- **EXERCISE PROMPT**
Count the lines in the items below that contain the string "than". Reply with the number alone.

- **DATASET**
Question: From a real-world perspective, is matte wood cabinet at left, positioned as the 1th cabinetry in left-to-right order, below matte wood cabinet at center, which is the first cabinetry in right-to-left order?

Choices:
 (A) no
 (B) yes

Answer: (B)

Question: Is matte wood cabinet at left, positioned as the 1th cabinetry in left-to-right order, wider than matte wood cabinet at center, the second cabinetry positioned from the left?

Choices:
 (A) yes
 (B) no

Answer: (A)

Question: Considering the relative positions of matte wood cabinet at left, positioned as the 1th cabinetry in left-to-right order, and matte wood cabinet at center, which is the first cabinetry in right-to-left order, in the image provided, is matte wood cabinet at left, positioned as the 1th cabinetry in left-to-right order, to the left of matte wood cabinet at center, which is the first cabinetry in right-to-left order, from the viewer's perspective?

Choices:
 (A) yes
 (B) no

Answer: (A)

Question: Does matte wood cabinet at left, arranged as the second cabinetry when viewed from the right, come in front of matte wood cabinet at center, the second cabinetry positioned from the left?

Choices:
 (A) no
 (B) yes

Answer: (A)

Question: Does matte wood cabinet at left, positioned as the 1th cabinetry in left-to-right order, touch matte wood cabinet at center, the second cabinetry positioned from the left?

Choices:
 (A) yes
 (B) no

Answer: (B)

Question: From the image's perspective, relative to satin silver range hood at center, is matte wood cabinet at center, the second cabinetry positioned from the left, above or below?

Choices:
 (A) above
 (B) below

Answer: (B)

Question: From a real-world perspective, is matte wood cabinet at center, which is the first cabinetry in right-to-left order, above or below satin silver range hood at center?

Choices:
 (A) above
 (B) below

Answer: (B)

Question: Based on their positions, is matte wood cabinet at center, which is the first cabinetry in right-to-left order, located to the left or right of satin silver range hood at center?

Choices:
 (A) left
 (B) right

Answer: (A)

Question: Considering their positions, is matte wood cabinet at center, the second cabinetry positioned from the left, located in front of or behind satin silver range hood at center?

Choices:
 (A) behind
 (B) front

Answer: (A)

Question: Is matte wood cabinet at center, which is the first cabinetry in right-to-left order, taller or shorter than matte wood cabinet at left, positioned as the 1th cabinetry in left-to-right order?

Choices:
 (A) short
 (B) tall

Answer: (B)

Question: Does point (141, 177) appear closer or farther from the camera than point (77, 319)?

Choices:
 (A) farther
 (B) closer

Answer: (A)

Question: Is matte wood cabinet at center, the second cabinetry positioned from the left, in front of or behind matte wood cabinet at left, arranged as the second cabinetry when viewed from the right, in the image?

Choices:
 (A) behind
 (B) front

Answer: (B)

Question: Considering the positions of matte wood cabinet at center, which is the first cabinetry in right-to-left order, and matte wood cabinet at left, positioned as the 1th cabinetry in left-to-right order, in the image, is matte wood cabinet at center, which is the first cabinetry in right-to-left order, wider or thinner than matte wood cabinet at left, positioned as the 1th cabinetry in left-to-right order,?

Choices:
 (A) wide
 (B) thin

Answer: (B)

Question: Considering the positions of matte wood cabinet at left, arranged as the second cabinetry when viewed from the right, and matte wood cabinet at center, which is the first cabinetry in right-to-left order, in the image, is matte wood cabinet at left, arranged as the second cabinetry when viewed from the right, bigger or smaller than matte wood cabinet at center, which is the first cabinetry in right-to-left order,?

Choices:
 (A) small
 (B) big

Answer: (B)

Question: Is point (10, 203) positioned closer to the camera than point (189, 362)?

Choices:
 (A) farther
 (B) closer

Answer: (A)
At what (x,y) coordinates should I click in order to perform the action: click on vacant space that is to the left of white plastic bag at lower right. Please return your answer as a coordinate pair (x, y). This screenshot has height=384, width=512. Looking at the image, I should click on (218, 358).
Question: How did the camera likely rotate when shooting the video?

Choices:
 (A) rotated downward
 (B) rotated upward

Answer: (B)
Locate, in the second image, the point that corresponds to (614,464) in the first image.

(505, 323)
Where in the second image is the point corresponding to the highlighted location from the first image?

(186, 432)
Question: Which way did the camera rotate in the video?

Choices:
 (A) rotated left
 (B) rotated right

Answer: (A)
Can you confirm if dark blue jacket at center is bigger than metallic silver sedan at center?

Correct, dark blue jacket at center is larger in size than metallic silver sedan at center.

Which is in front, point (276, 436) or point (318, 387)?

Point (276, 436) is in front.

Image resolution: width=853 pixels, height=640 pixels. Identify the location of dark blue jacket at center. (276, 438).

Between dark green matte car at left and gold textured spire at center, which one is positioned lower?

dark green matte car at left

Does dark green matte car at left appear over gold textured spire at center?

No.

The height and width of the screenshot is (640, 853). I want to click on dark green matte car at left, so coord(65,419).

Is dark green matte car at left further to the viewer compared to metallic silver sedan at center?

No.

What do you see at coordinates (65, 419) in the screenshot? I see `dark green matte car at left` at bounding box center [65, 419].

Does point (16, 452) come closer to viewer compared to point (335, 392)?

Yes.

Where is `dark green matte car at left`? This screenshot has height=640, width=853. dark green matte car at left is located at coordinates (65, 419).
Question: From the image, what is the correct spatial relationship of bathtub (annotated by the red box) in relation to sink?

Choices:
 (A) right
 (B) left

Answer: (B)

- **REPLY**
8